> **RECORDS TO USE**:
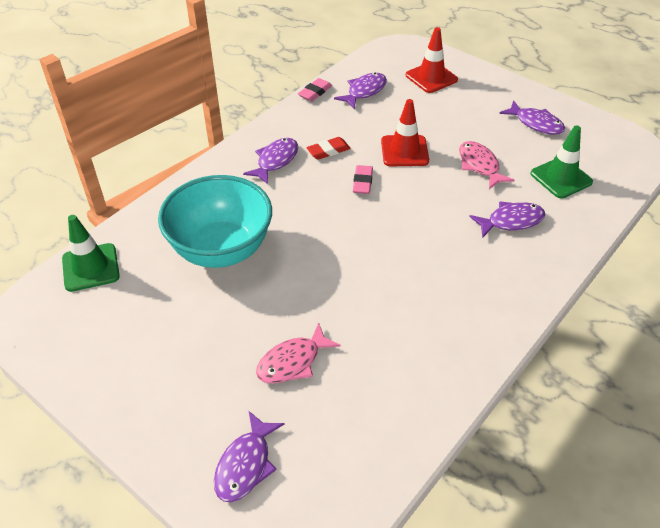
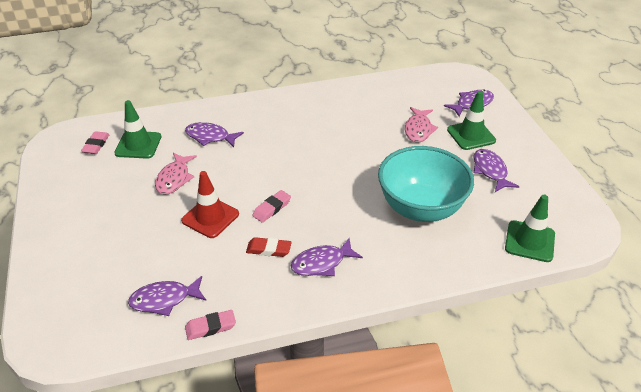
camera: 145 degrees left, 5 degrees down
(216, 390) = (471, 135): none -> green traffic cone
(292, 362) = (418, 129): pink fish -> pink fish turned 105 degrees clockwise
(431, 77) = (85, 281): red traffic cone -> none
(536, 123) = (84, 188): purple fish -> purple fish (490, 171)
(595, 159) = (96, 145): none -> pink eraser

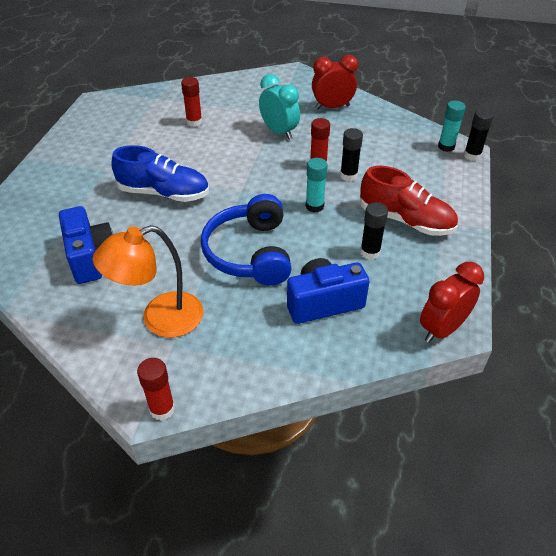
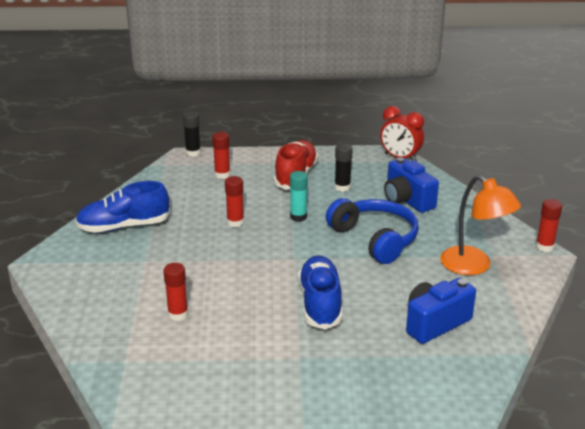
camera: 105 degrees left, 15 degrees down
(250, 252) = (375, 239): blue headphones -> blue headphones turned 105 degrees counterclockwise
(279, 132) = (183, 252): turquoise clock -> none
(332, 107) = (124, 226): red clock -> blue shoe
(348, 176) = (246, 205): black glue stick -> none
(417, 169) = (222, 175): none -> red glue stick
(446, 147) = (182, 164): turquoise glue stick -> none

> **TO DO**:
Please print the lines above exactly, beginning at the first line of the entries and ending at the line holding "(348, 176) = (246, 205): black", and leave the pictures out.

> **RESULT**:
camera: 145 degrees left, 5 degrees down
(216, 390) = (471, 135): none -> green traffic cone
(292, 362) = (418, 129): pink fish -> pink fish turned 105 degrees clockwise
(431, 77) = (85, 281): red traffic cone -> none
(536, 123) = (84, 188): purple fish -> purple fish (490, 171)
(595, 159) = (96, 145): none -> pink eraser

camera: 105 degrees left, 15 degrees down
(250, 252) = (375, 239): blue headphones -> blue headphones turned 105 degrees counterclockwise
(279, 132) = (183, 252): turquoise clock -> none
(332, 107) = (124, 226): red clock -> blue shoe
(348, 176) = (246, 205): black glue stick -> none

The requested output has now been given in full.